(Beginning of THE INPUT)
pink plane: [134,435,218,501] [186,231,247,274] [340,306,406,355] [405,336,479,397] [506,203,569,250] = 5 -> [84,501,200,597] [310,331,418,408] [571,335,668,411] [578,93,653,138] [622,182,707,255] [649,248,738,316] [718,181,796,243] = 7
(End of THE INPUT)
(Beginning of THE INPUT)
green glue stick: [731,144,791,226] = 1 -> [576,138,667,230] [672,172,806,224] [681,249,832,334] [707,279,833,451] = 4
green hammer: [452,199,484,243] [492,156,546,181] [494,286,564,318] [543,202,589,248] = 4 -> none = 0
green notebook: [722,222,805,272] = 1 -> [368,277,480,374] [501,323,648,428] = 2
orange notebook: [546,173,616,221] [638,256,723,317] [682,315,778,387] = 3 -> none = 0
(End of THE INPUT)
(Beginning of THE INPUT)
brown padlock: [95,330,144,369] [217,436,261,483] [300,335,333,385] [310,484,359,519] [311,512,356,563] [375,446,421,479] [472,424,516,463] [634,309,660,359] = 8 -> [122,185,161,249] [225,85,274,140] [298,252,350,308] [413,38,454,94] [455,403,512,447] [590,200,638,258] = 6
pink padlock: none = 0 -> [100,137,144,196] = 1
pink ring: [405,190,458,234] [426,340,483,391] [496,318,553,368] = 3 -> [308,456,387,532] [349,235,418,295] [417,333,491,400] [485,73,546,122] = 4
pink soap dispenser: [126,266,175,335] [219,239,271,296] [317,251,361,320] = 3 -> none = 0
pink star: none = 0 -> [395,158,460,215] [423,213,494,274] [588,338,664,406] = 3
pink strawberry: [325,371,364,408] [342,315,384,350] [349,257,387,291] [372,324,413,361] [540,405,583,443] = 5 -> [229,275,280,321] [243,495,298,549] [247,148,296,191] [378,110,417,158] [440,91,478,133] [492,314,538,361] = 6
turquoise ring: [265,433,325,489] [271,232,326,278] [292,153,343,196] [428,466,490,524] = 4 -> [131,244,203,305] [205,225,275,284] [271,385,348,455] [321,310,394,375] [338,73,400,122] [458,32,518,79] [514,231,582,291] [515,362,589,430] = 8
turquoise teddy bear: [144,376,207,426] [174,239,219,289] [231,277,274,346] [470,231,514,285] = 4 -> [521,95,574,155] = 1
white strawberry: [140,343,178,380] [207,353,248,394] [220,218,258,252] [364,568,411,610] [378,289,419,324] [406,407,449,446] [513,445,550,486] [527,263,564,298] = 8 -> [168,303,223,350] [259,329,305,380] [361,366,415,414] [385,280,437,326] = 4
(End of THE INPUT)
WHAT TO PRODUCE:
Your reply must consist solely of the number of lines in the listing above that include the word "strawberry".

RESULT FOR THIS TASK:
2